*WHAT TO WORK ON*.
Give back, unchanged, each line from the one containing "camera: 20 degrees right, 10 degrees down" through the last line of the entries below.

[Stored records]
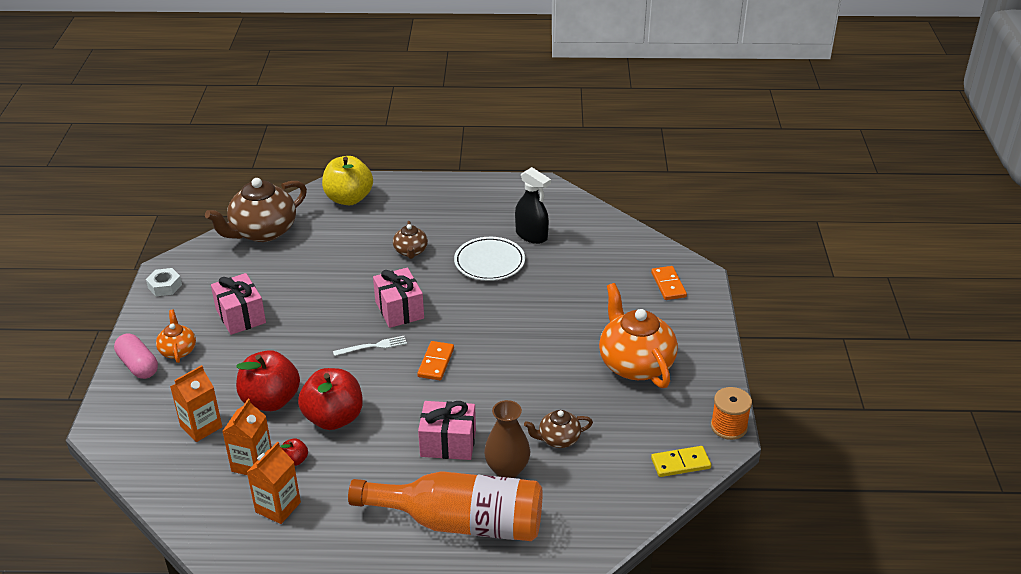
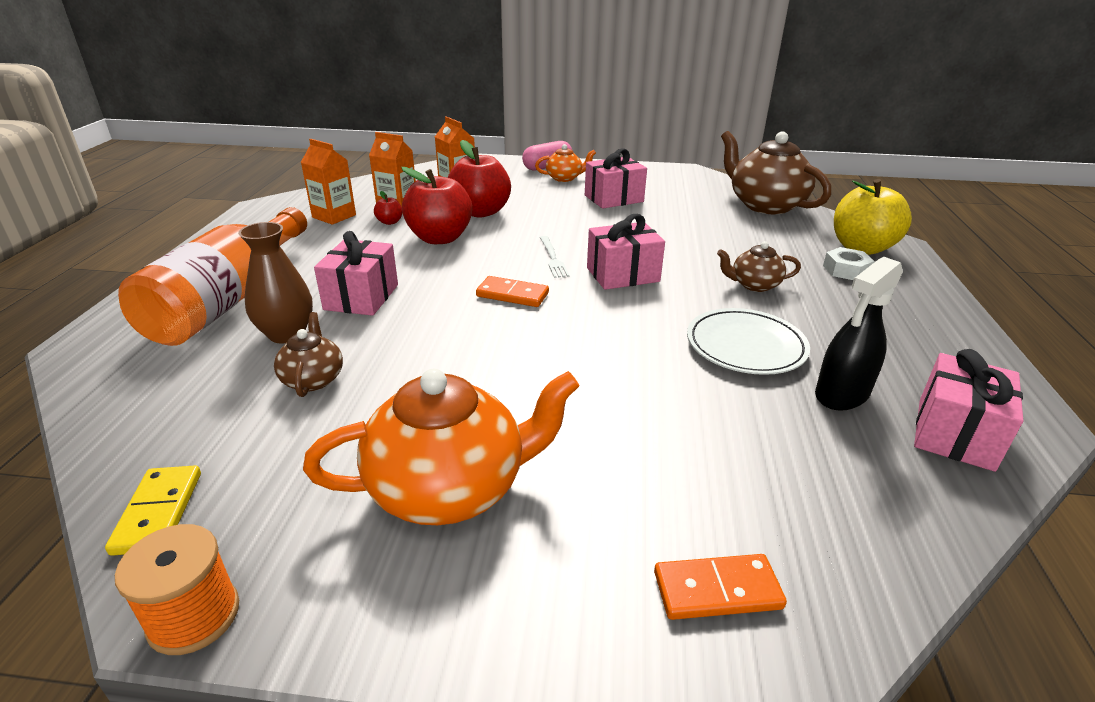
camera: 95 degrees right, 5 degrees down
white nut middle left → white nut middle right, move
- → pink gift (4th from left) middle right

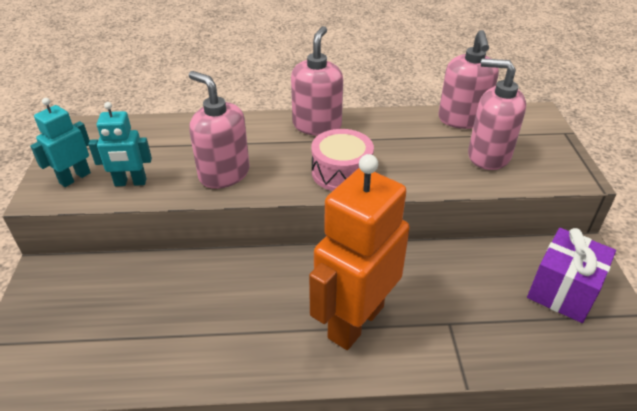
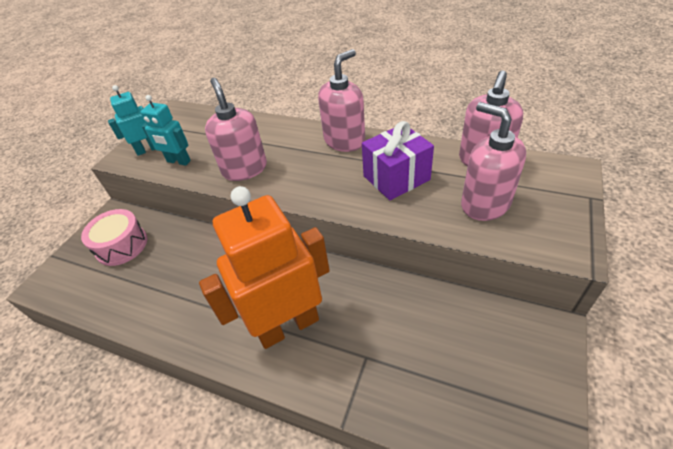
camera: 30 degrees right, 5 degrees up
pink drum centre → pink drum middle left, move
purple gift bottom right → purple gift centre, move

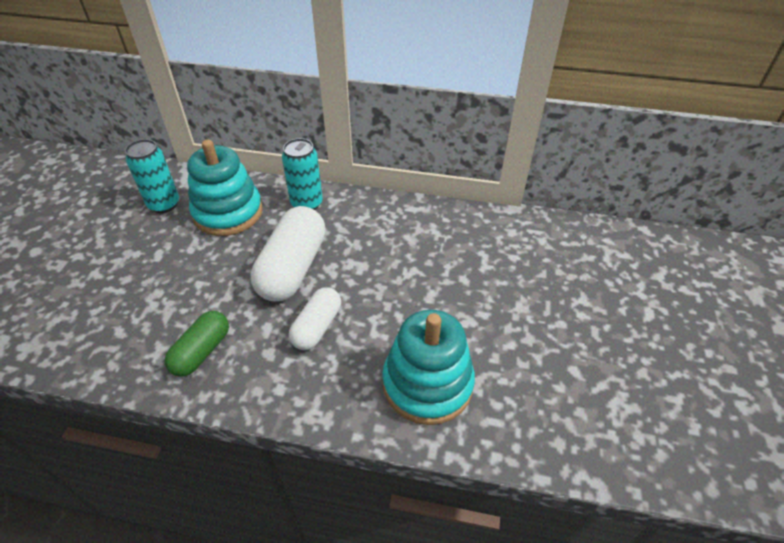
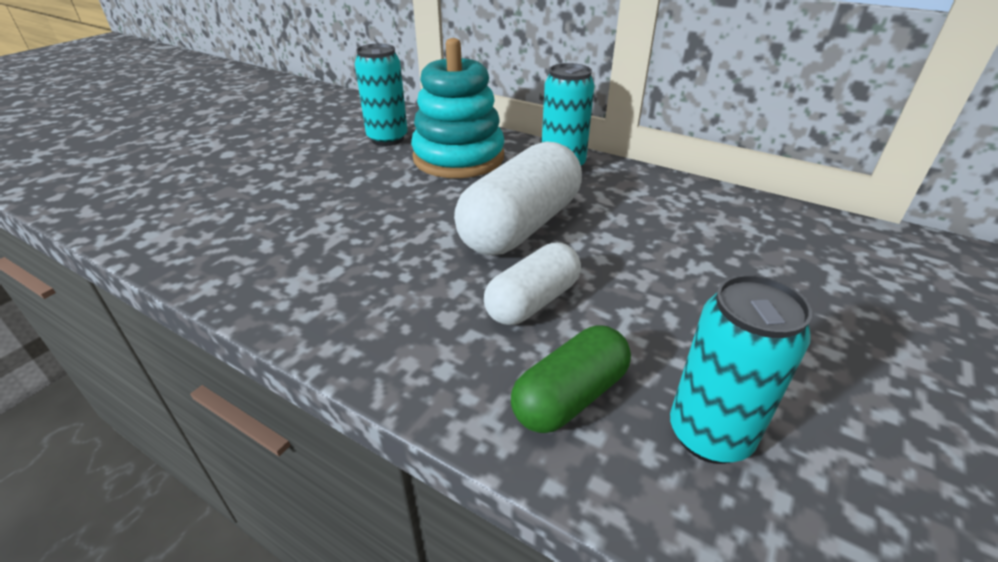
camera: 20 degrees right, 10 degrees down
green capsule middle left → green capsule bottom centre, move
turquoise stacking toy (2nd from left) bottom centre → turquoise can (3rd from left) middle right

*RESPONSE FOR THIS EXERCISE*.
camera: 20 degrees right, 10 degrees down
green capsule middle left → green capsule bottom centre, move
turquoise stacking toy (2nd from left) bottom centre → turquoise can (3rd from left) middle right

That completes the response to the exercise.